§ What needs to be done: Locate every line in the listing below that contains the string "will", taking case into account, and copy each of those lines.

§ Extracted material:

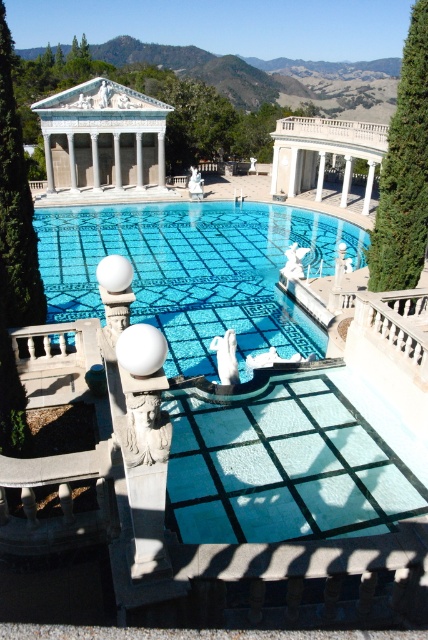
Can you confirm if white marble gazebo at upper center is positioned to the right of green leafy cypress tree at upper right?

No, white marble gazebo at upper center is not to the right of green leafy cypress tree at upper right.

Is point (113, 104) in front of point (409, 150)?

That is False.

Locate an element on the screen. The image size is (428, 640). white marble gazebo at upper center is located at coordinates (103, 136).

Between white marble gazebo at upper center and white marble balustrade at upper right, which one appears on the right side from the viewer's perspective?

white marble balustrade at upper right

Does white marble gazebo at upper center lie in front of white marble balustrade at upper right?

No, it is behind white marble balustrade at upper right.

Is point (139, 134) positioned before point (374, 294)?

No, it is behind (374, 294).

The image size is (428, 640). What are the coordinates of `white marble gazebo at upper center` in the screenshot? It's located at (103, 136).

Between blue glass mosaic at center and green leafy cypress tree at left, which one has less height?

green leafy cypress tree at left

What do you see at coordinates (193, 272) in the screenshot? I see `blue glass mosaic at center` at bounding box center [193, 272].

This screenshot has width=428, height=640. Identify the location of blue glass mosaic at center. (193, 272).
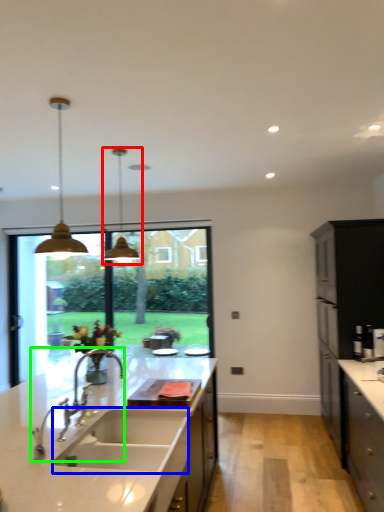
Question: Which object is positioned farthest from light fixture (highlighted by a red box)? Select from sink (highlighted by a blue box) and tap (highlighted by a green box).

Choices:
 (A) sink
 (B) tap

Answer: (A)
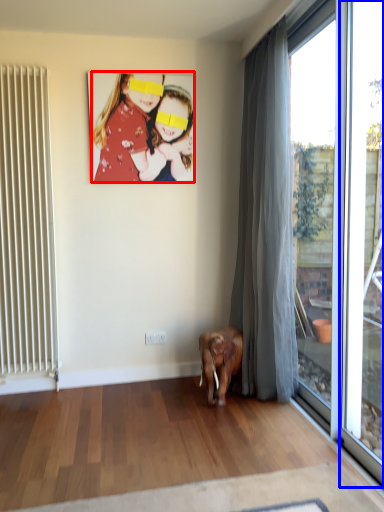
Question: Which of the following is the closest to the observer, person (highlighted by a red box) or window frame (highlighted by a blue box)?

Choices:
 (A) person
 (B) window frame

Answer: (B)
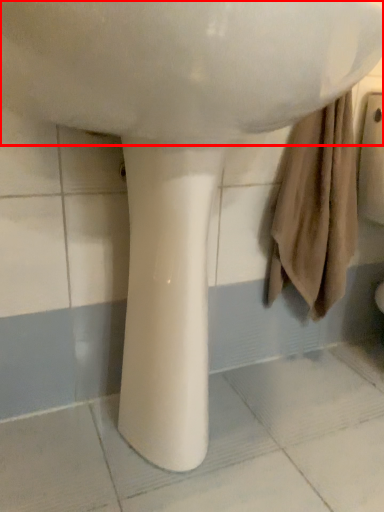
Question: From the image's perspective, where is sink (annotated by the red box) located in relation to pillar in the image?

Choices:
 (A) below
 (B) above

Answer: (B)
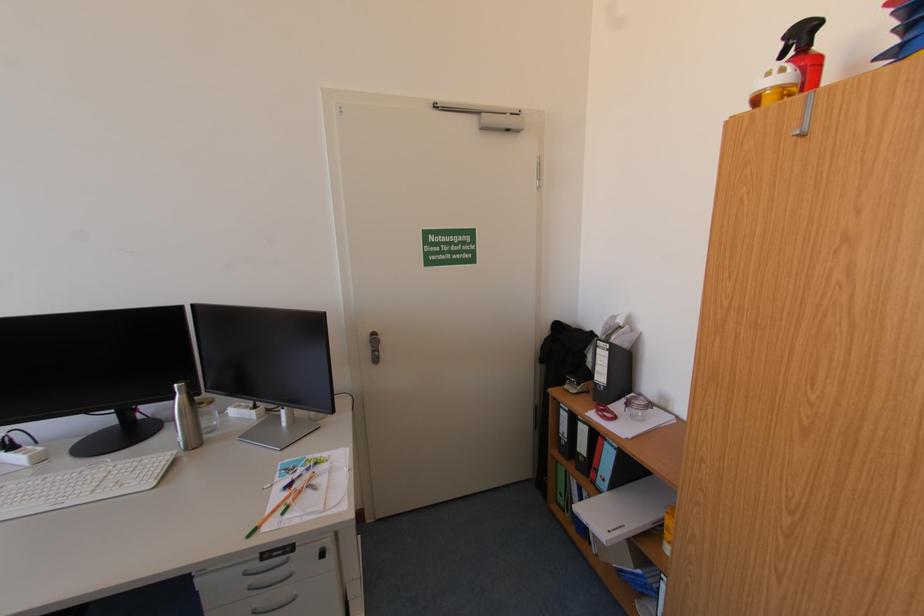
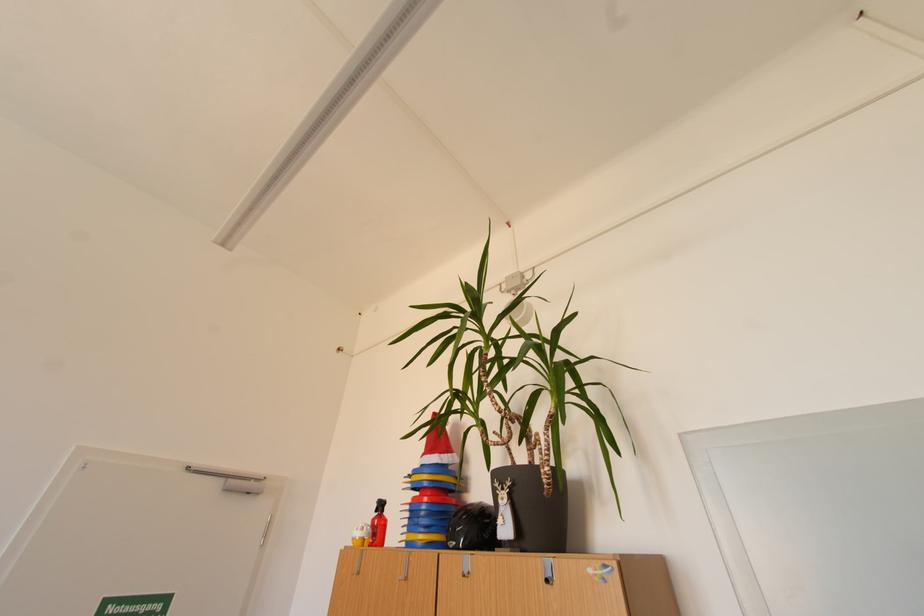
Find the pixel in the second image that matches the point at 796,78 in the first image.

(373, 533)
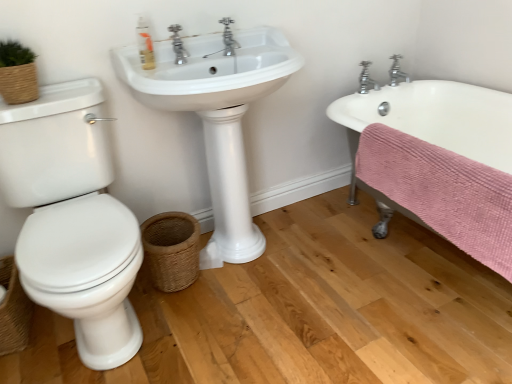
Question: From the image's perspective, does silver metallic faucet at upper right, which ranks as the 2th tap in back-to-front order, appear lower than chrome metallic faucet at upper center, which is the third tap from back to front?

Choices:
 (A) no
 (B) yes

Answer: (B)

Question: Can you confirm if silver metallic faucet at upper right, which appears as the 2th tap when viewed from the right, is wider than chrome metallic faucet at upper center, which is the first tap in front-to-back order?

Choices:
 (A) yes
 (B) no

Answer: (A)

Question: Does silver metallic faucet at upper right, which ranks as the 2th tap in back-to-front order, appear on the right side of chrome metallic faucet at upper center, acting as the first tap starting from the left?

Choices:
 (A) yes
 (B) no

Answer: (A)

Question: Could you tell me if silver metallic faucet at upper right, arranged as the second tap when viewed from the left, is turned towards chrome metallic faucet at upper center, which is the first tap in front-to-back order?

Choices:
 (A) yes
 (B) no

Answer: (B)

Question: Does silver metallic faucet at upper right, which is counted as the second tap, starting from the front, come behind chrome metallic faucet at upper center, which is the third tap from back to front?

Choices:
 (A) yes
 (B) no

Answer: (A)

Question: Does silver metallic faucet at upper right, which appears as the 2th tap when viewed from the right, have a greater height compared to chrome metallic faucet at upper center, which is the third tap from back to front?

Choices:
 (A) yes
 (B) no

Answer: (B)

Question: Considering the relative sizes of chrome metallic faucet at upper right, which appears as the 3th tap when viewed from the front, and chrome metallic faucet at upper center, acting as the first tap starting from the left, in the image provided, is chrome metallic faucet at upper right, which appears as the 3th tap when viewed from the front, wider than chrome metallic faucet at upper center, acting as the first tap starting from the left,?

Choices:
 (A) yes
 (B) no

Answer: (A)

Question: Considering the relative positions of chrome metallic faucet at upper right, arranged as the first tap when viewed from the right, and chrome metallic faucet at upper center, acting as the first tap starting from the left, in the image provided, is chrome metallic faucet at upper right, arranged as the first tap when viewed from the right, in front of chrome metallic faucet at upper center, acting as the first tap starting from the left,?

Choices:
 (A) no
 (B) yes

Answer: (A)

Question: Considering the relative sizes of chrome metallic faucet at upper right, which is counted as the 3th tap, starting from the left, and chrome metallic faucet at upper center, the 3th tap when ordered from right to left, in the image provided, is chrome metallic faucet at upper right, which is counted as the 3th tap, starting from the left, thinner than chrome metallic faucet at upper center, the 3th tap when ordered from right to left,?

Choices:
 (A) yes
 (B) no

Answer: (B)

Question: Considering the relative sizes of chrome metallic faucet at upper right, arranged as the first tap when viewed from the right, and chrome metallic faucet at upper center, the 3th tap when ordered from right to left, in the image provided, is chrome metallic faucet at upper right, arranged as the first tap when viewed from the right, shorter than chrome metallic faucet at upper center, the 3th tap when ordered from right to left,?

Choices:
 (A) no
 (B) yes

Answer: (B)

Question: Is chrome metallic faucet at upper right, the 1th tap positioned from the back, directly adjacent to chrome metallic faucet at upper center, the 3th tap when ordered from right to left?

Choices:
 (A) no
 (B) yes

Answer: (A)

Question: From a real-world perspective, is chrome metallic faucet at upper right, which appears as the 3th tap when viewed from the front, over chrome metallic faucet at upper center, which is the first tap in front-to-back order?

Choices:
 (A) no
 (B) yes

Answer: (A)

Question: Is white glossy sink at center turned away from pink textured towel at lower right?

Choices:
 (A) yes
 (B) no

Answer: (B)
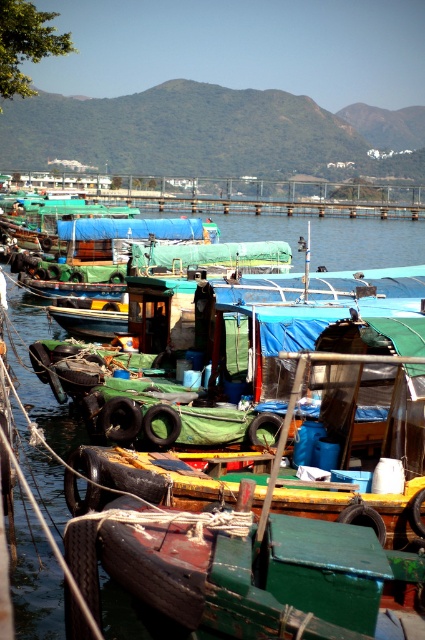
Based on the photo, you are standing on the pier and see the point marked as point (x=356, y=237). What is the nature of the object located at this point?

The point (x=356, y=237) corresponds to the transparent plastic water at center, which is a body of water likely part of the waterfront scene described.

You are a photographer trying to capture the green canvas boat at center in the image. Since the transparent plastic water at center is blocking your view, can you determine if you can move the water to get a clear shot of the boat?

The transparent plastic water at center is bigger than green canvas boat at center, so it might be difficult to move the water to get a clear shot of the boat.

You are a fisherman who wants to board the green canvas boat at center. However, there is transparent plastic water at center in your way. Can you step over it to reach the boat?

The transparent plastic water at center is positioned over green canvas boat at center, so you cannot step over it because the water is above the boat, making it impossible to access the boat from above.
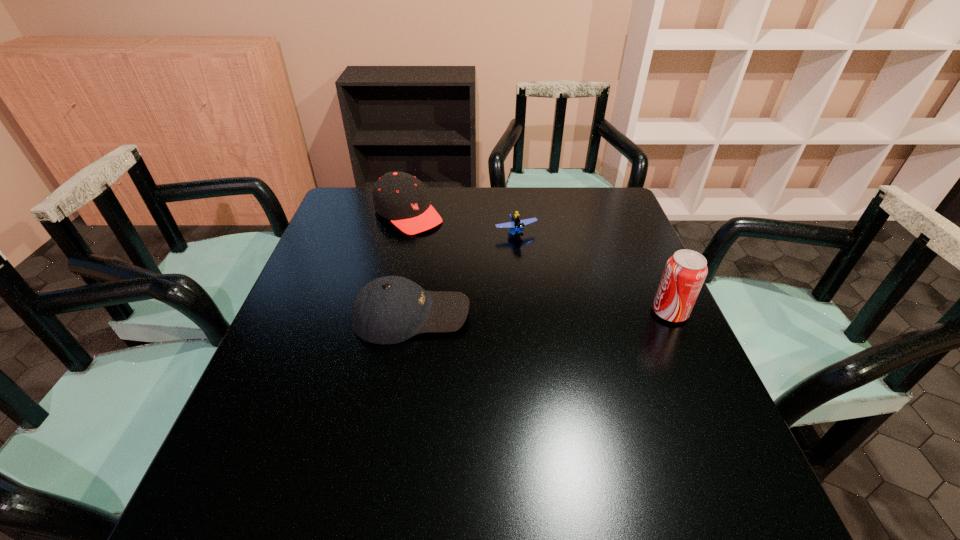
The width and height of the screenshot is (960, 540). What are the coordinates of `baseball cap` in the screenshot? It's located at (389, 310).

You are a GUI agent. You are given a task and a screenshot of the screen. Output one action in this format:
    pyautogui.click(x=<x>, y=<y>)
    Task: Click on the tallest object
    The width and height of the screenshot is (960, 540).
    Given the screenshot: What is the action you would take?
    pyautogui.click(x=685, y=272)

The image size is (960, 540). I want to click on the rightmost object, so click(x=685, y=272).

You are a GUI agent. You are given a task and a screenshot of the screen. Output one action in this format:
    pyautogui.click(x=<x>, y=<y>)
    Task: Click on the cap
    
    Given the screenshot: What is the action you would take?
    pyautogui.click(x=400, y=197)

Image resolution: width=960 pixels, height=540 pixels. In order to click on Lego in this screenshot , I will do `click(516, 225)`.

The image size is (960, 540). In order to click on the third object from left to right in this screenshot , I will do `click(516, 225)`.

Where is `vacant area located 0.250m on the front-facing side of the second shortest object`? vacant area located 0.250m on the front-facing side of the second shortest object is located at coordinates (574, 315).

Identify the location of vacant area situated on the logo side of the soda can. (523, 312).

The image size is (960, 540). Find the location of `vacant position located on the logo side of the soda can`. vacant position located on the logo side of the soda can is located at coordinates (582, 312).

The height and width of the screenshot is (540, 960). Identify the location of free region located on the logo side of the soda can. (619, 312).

§ Written solution:
Image resolution: width=960 pixels, height=540 pixels. In order to click on Lego in this screenshot , I will do `click(516, 225)`.
The image size is (960, 540). In order to click on the third object from left to right in this screenshot , I will do `click(516, 225)`.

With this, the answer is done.